> _Instructions to follow_
Would you reproduce exactly the lines below from the one holding "relocated: butelka (różowy)" through the one holding "spun: budzik (zielony)", inclusive, and no others?

> _Record extracts_

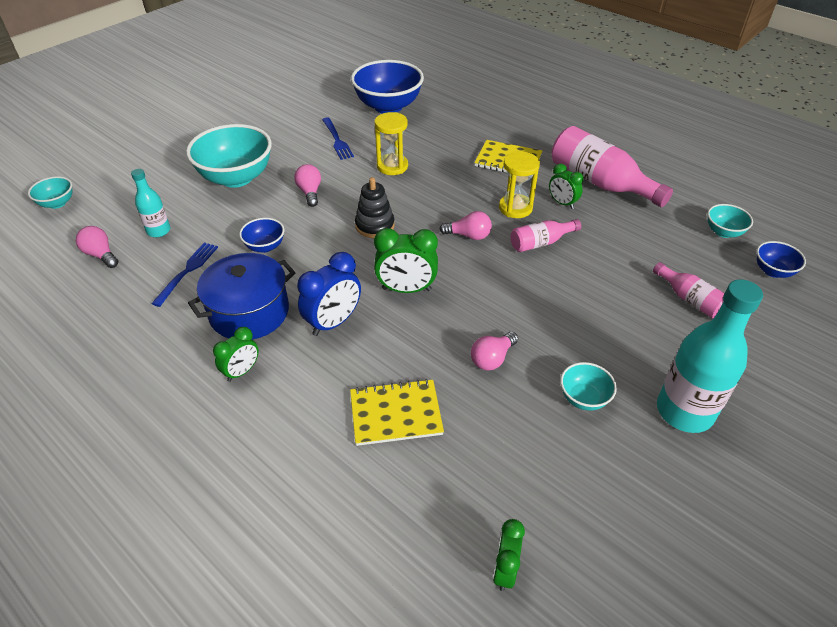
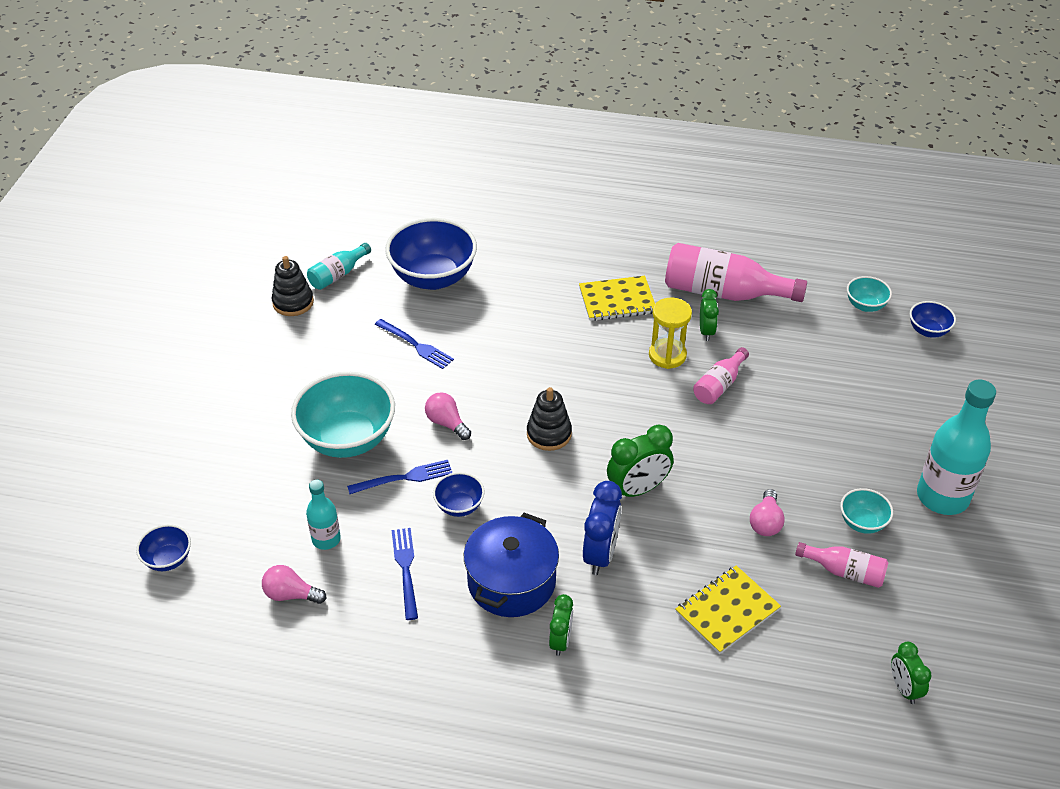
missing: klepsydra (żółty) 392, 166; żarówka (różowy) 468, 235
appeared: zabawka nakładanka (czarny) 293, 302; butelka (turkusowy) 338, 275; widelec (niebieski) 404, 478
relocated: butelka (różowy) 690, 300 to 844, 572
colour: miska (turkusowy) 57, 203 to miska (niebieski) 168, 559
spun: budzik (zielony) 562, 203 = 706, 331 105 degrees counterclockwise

* * *

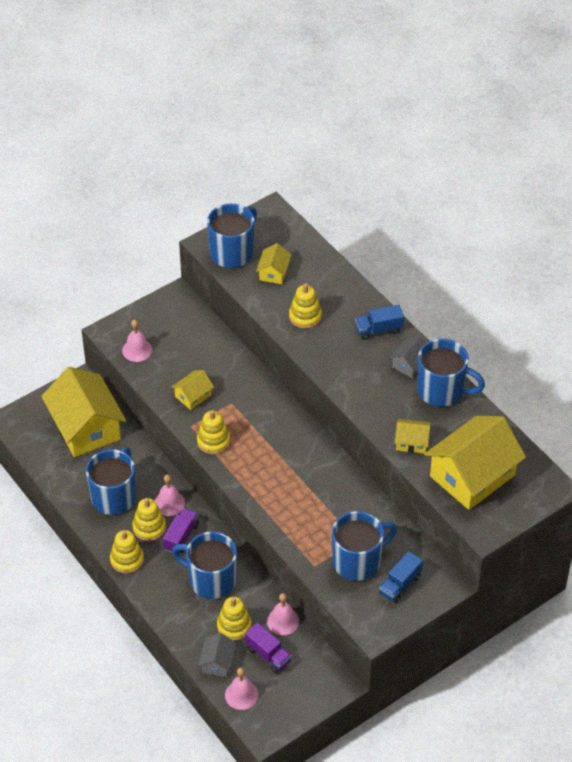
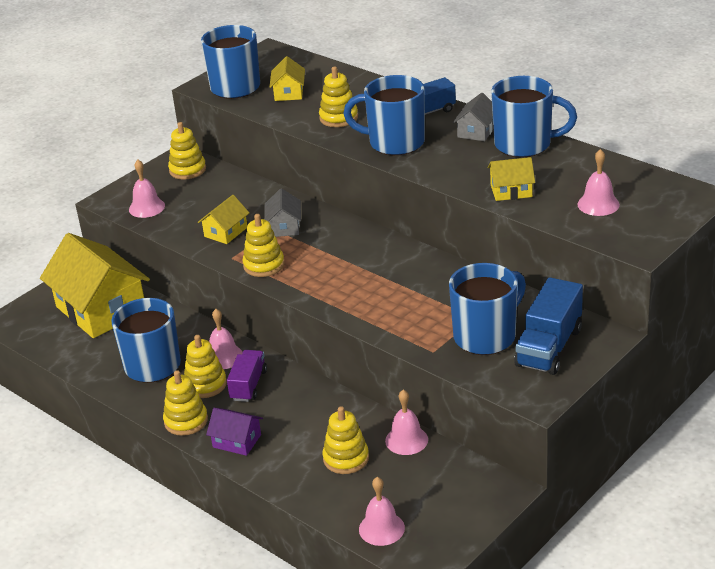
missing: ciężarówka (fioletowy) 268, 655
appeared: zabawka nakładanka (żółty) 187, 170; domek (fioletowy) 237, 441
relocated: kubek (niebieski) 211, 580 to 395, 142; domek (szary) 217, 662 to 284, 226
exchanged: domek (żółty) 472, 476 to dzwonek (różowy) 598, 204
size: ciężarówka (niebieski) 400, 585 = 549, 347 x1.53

> _Problem solution_
relocated: butelka (różowy) 690, 300 to 844, 572
colour: miska (turkusowy) 57, 203 to miska (niebieski) 168, 559
spun: budzik (zielony) 562, 203 = 706, 331 105 degrees counterclockwise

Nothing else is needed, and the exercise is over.